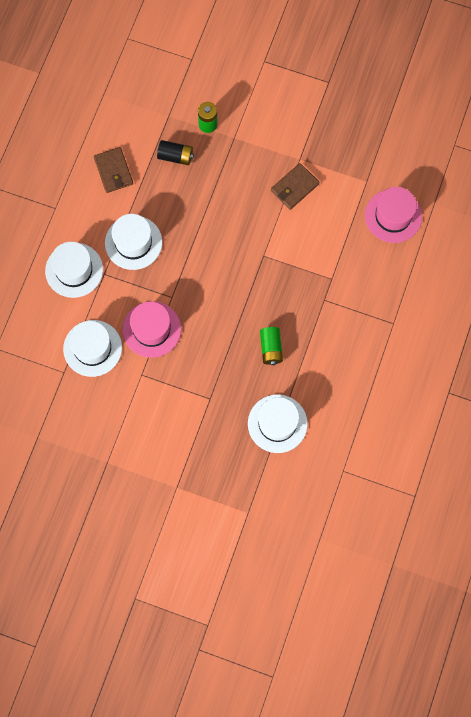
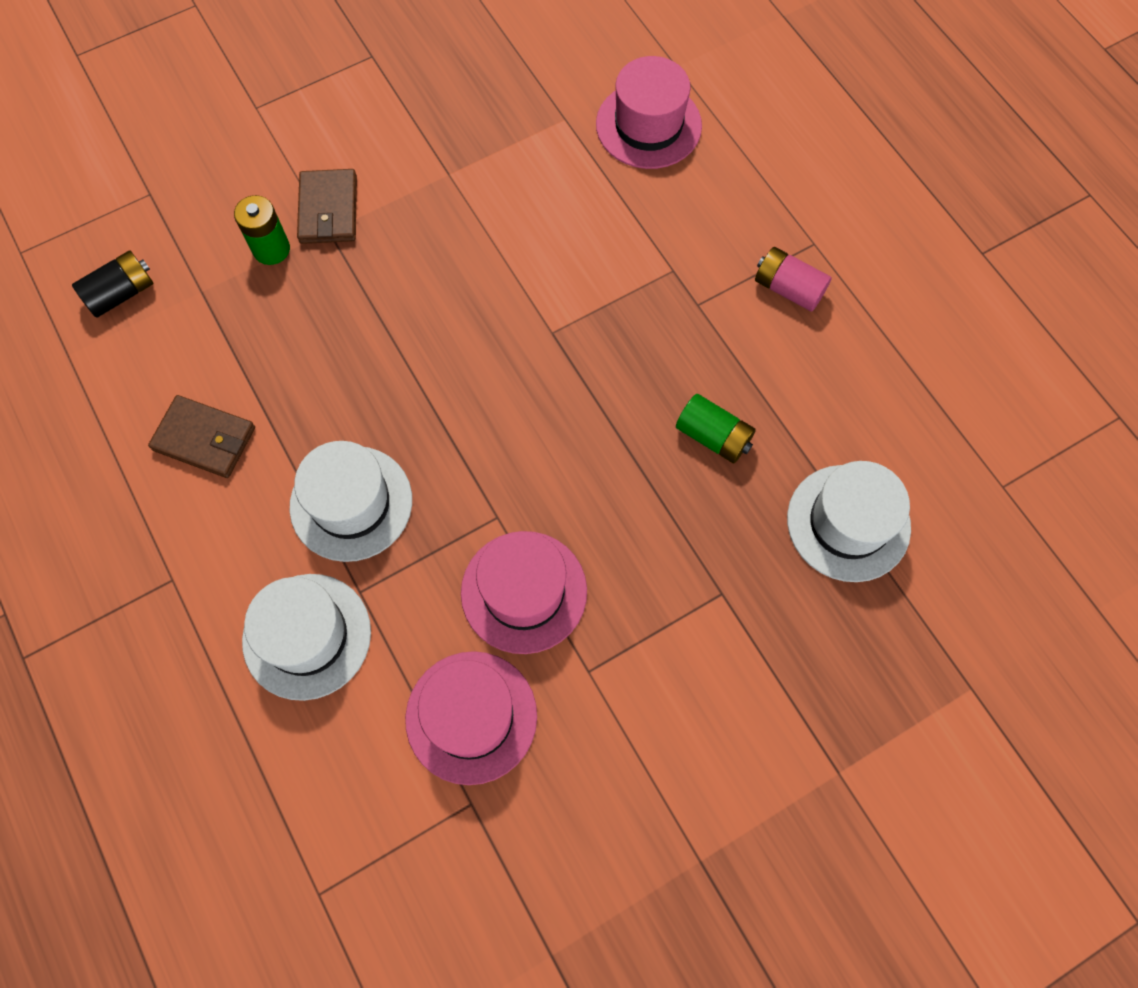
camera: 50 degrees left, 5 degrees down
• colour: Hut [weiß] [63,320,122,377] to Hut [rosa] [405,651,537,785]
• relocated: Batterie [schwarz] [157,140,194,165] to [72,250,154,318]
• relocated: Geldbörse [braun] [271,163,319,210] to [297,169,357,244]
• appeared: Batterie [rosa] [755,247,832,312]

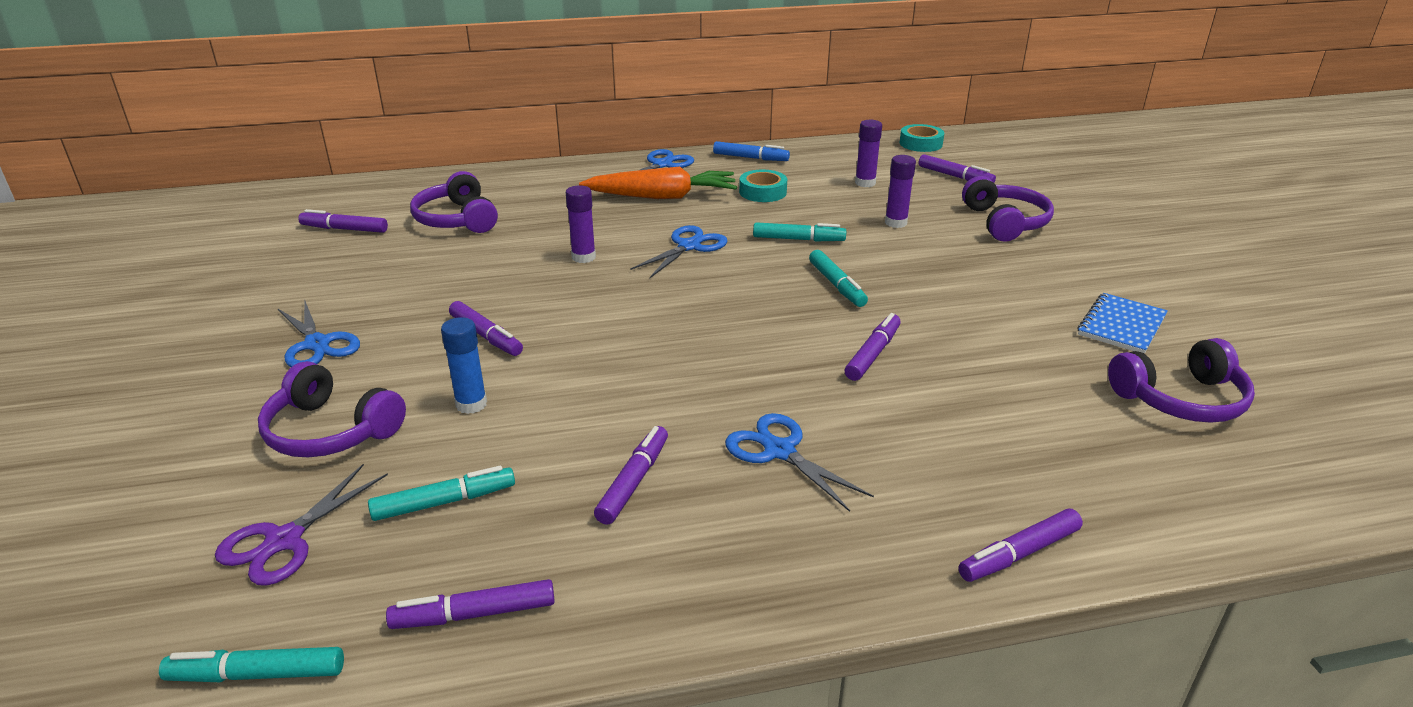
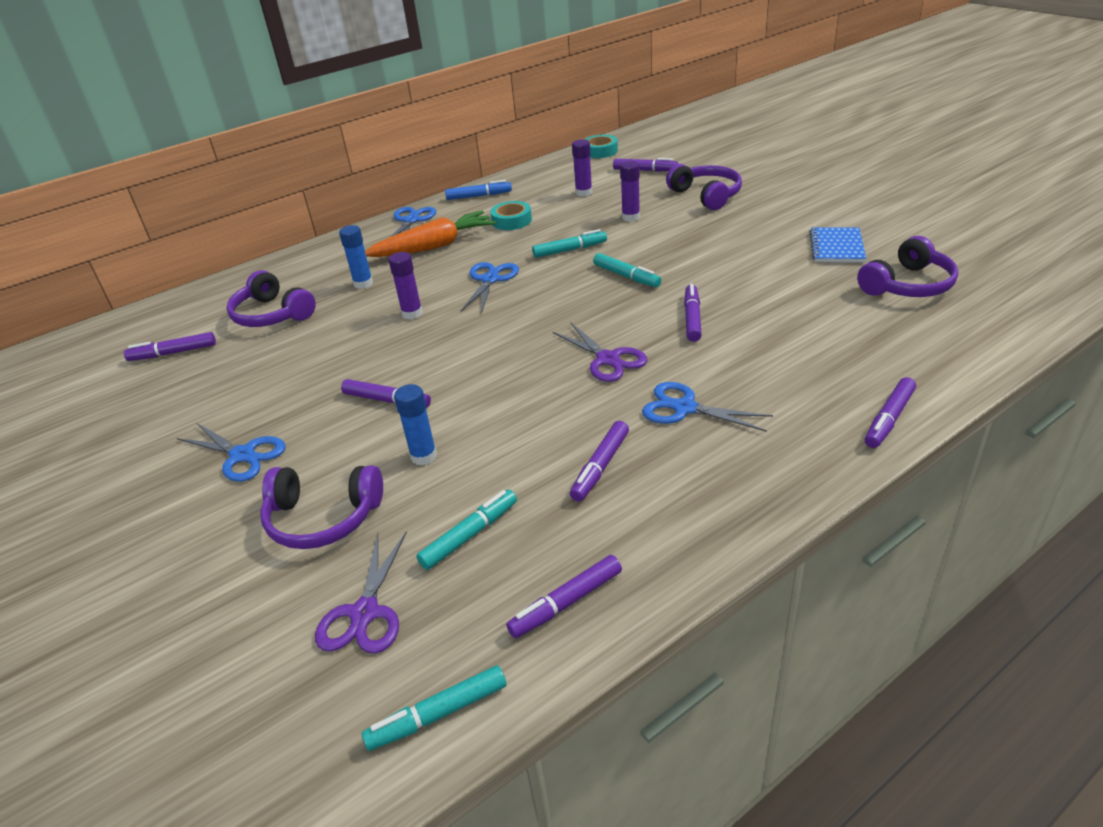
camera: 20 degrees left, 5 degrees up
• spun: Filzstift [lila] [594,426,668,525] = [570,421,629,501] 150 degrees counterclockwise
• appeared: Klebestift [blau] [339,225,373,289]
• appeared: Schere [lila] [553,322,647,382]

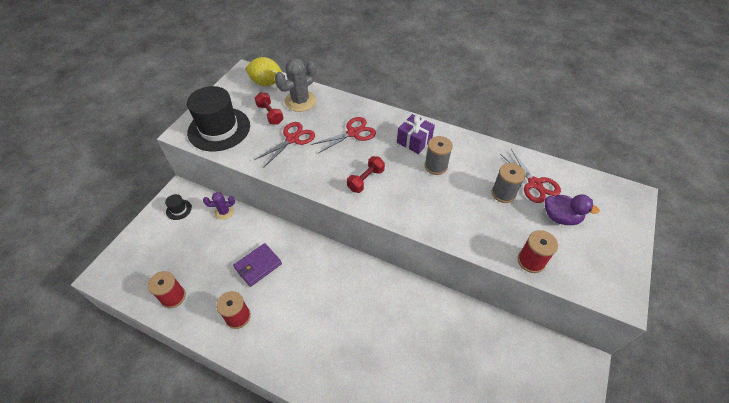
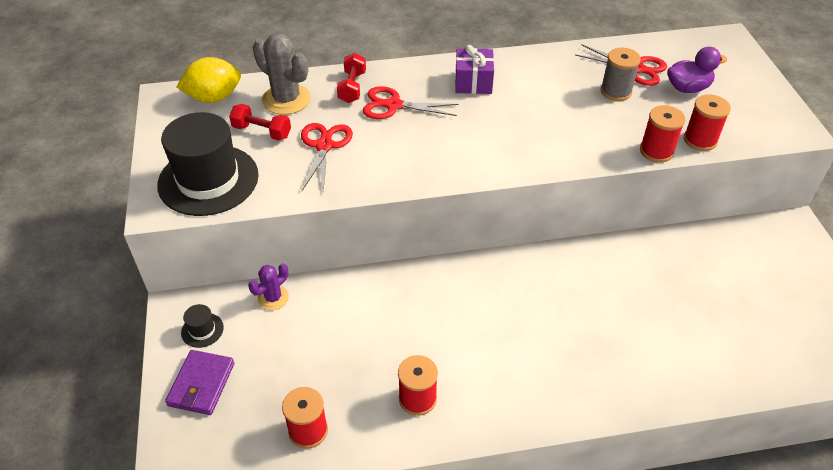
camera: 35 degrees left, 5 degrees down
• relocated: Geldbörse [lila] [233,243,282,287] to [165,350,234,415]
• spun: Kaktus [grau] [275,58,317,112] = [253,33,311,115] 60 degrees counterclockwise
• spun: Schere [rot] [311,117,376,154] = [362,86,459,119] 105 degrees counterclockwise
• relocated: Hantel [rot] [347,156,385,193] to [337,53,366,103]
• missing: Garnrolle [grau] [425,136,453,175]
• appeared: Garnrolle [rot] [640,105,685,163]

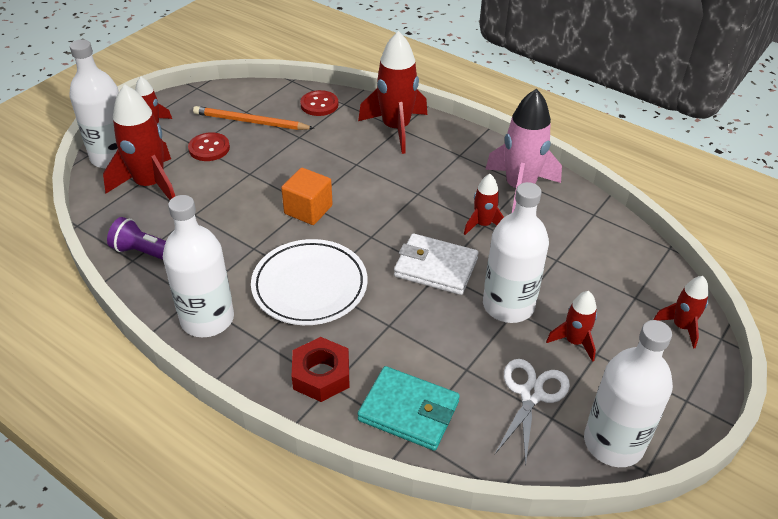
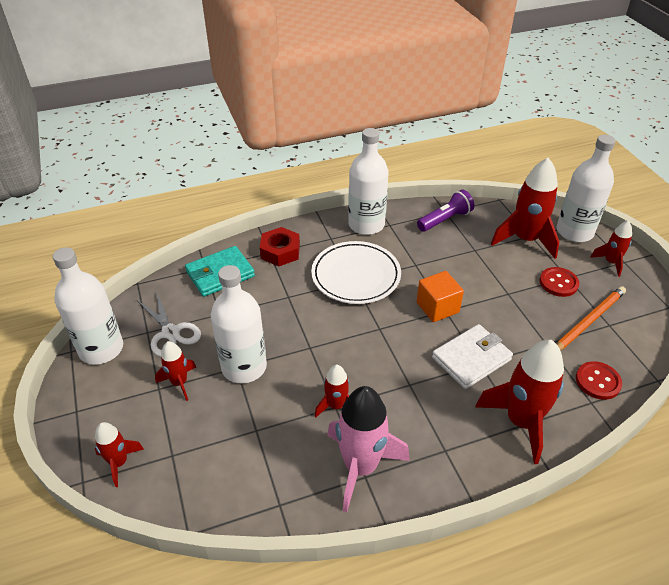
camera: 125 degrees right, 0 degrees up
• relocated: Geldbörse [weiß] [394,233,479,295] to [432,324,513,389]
----------
- **Exercise**:
Your copy should match the listing exactly, apart from the pictures it leaves out.

- **Task response**:
camera: 50 degrees left, 5 degrees down
• colour: Hut [weiß] [63,320,122,377] to Hut [rosa] [405,651,537,785]
• relocated: Batterie [schwarz] [157,140,194,165] to [72,250,154,318]
• relocated: Geldbörse [braun] [271,163,319,210] to [297,169,357,244]
• appeared: Batterie [rosa] [755,247,832,312]

camera: 20 degrees left, 5 degrees up
• spun: Filzstift [lila] [594,426,668,525] = [570,421,629,501] 150 degrees counterclockwise
• appeared: Klebestift [blau] [339,225,373,289]
• appeared: Schere [lila] [553,322,647,382]

camera: 35 degrees left, 5 degrees down
• relocated: Geldbörse [lila] [233,243,282,287] to [165,350,234,415]
• spun: Kaktus [grau] [275,58,317,112] = [253,33,311,115] 60 degrees counterclockwise
• spun: Schere [rot] [311,117,376,154] = [362,86,459,119] 105 degrees counterclockwise
• relocated: Hantel [rot] [347,156,385,193] to [337,53,366,103]
• missing: Garnrolle [grau] [425,136,453,175]
• appeared: Garnrolle [rot] [640,105,685,163]

camera: 125 degrees right, 0 degrees up
• relocated: Geldbörse [weiß] [394,233,479,295] to [432,324,513,389]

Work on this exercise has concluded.